[Excerpts from a dataset]
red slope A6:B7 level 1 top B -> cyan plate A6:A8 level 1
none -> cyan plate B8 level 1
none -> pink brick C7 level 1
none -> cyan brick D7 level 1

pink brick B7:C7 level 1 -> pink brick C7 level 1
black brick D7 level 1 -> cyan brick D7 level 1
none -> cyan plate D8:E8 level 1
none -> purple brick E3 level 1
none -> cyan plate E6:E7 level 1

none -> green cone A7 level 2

* * *

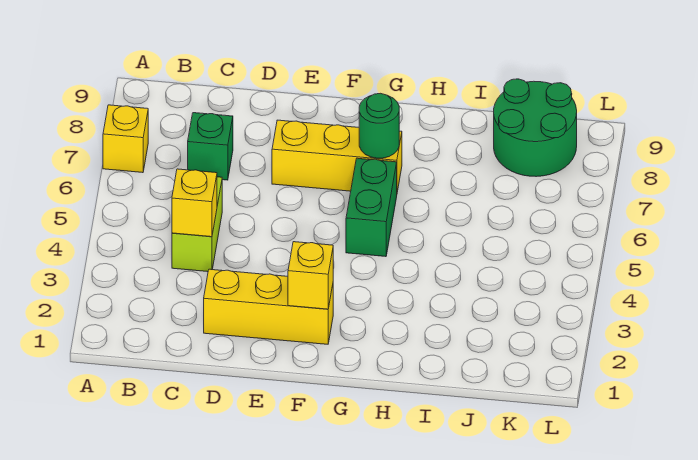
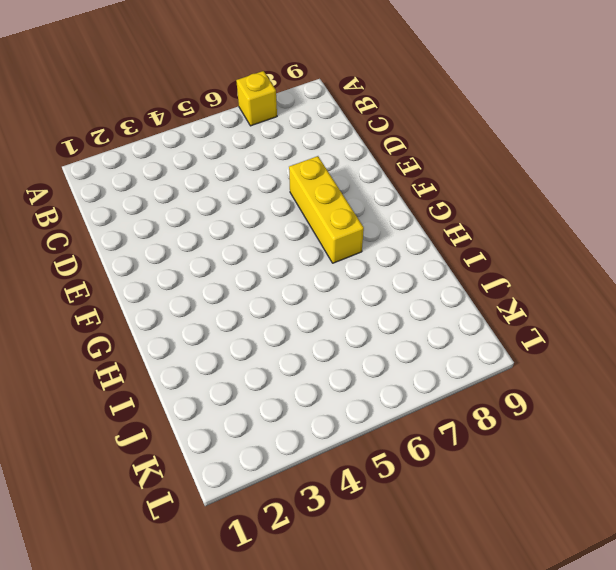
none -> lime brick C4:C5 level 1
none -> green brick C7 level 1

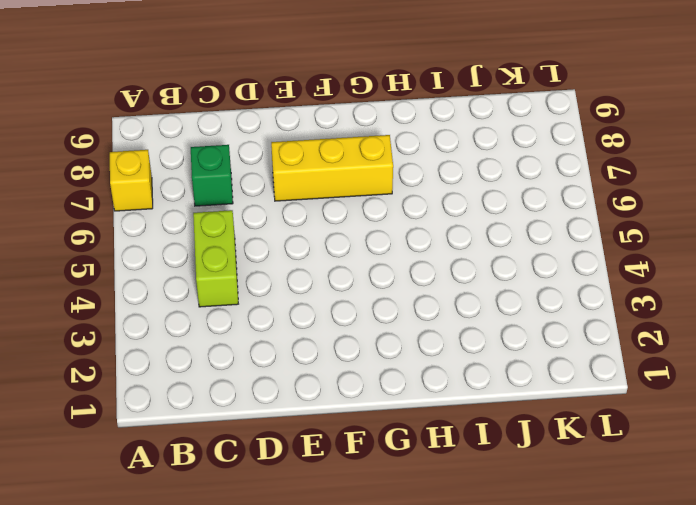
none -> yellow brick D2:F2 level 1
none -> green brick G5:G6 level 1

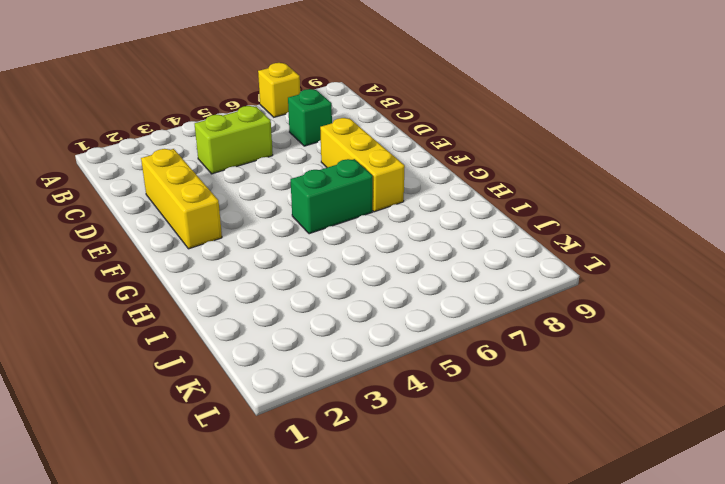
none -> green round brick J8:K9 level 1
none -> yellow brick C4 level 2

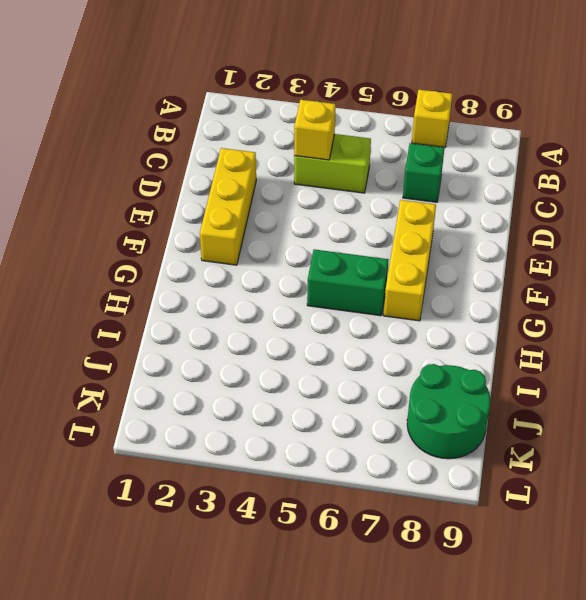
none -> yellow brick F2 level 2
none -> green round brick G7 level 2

■ **Task prompt**
Copy out only the lines above from the one with "none -> purple brick E3 level 1" to the one with "none -> green cone A7 level 2", inclusive, exactly as they stand.

■ **Answer section**
none -> purple brick E3 level 1
none -> cyan plate E6:E7 level 1

none -> green cone A7 level 2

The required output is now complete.